Assigned task ▸
What you return should match the data word for word, minus the images.
[Task inputs Boundary: Start]
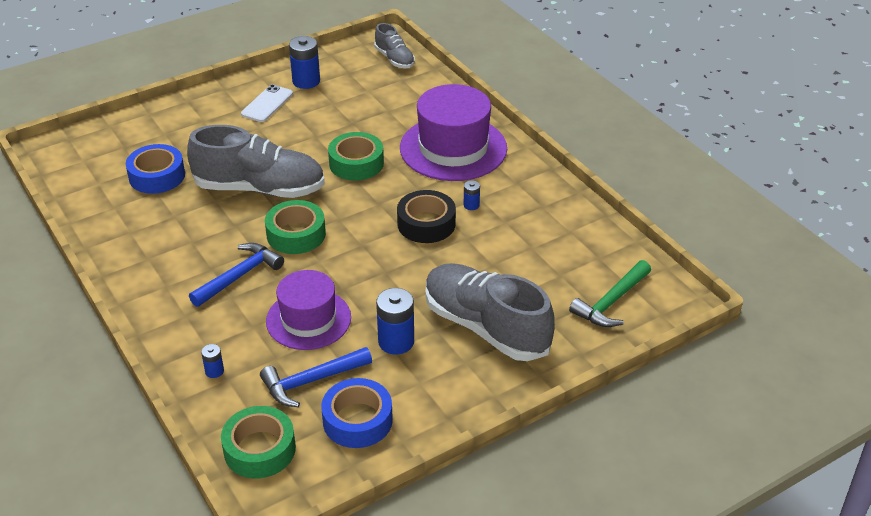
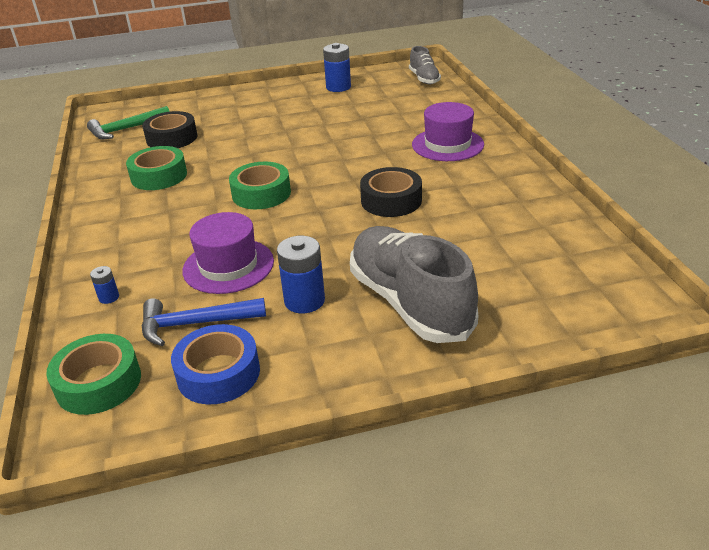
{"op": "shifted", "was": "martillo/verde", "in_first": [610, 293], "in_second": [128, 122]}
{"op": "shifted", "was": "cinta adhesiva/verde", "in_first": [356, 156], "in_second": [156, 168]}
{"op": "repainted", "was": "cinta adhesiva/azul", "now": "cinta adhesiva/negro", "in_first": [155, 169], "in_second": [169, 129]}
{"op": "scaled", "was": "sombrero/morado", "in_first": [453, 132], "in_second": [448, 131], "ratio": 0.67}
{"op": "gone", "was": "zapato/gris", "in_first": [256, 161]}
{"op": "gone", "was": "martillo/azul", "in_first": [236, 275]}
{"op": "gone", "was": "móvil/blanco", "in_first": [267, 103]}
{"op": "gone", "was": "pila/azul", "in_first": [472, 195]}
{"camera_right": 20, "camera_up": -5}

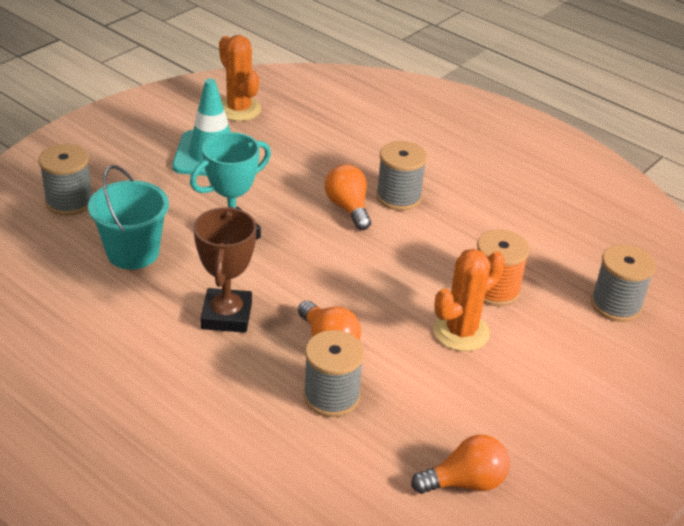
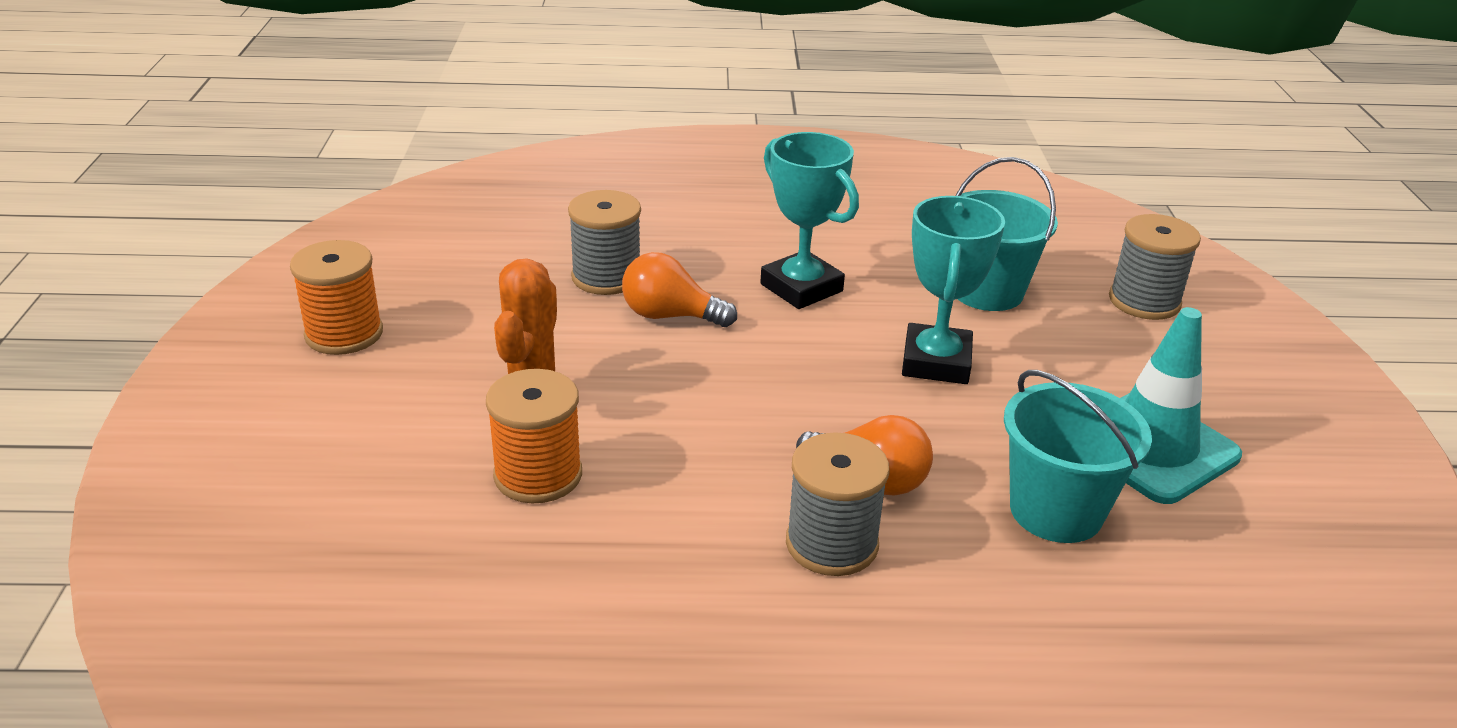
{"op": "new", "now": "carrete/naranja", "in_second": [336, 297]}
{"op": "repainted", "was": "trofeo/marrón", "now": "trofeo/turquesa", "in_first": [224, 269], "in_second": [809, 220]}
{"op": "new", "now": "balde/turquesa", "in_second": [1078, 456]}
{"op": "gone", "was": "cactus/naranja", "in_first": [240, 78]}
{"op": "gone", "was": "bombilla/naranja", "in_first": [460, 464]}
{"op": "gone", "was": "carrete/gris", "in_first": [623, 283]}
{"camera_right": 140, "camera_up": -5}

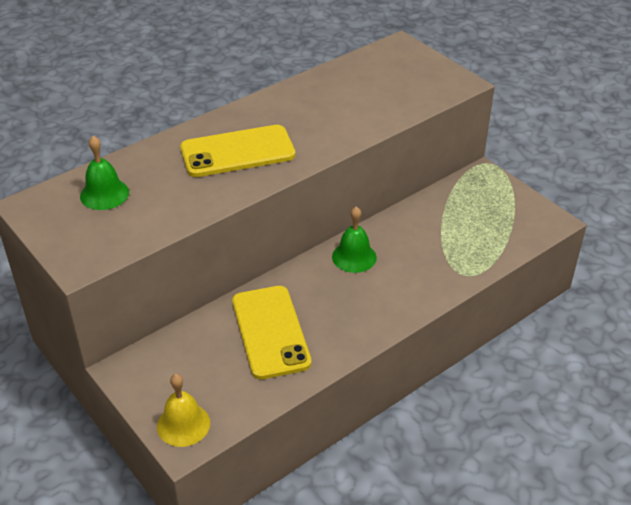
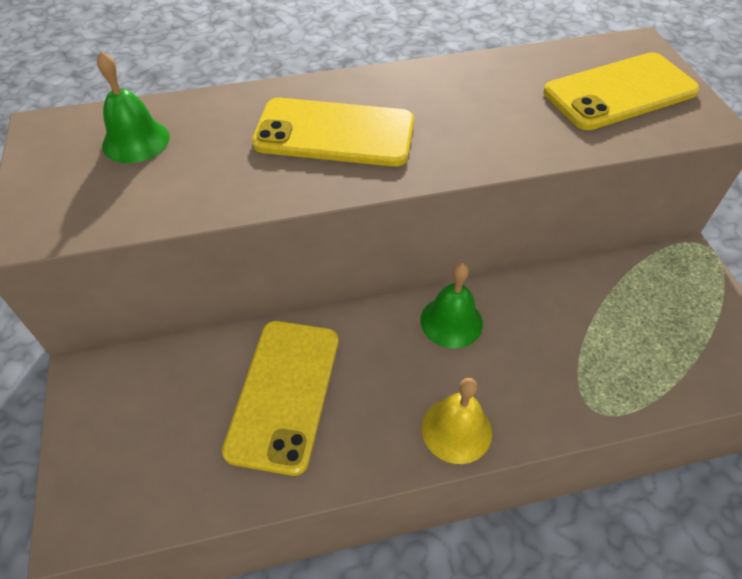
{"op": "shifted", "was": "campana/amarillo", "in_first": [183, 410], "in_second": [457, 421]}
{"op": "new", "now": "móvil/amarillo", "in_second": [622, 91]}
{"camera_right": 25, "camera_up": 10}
[Task inputs Boundary: End]
Answer space ▸
{"op": "shifted", "was": "martillo/verde", "in_first": [610, 293], "in_second": [128, 122]}
{"op": "shifted", "was": "cinta adhesiva/verde", "in_first": [356, 156], "in_second": [156, 168]}
{"op": "repainted", "was": "cinta adhesiva/azul", "now": "cinta adhesiva/negro", "in_first": [155, 169], "in_second": [169, 129]}
{"op": "scaled", "was": "sombrero/morado", "in_first": [453, 132], "in_second": [448, 131], "ratio": 0.67}
{"op": "gone", "was": "zapato/gris", "in_first": [256, 161]}
{"op": "gone", "was": "martillo/azul", "in_first": [236, 275]}
{"op": "gone", "was": "móvil/blanco", "in_first": [267, 103]}
{"op": "gone", "was": "pila/azul", "in_first": [472, 195]}
{"camera_right": 20, "camera_up": -5}

{"op": "new", "now": "carrete/naranja", "in_second": [336, 297]}
{"op": "repainted", "was": "trofeo/marrón", "now": "trofeo/turquesa", "in_first": [224, 269], "in_second": [809, 220]}
{"op": "new", "now": "balde/turquesa", "in_second": [1078, 456]}
{"op": "gone", "was": "cactus/naranja", "in_first": [240, 78]}
{"op": "gone", "was": "bombilla/naranja", "in_first": [460, 464]}
{"op": "gone", "was": "carrete/gris", "in_first": [623, 283]}
{"camera_right": 140, "camera_up": -5}

{"op": "shifted", "was": "campana/amarillo", "in_first": [183, 410], "in_second": [457, 421]}
{"op": "new", "now": "móvil/amarillo", "in_second": [622, 91]}
{"camera_right": 25, "camera_up": 10}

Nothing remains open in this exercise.